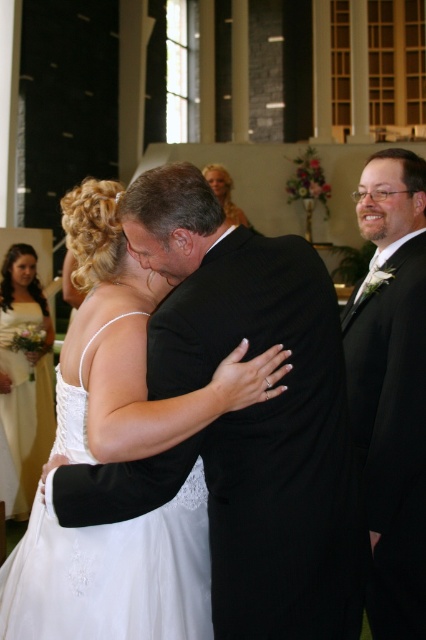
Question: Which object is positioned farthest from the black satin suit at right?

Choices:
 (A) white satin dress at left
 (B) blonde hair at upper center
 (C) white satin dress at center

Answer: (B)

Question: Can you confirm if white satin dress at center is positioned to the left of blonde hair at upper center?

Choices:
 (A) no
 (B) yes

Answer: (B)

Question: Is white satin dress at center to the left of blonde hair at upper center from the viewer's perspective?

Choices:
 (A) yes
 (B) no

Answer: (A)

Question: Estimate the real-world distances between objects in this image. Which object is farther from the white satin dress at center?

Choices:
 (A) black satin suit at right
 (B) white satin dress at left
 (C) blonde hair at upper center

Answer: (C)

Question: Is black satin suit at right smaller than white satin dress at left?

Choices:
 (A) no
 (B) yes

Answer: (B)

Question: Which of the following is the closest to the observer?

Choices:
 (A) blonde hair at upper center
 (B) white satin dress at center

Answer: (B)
...
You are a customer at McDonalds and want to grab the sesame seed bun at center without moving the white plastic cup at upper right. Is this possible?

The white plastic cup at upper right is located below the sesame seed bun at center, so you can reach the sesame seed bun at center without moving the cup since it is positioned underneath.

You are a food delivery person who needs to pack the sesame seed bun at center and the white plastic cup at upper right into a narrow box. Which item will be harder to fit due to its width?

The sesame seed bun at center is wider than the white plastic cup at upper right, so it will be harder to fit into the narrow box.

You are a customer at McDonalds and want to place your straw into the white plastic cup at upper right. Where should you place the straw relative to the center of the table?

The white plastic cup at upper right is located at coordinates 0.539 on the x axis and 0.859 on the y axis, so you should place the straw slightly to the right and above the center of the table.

*PROBLEM TO SOLVE:*
List every line from the entries above that contains the string "blonde", copying each one in full. Case counts when matching.

*RESPONSE:*
 (B) blonde hair at upper center
Question: Can you confirm if white satin dress at center is positioned to the left of blonde hair at upper center?
Question: Is white satin dress at center to the left of blonde hair at upper center from the viewer's perspective?
 (C) blonde hair at upper center
 (A) blonde hair at upper center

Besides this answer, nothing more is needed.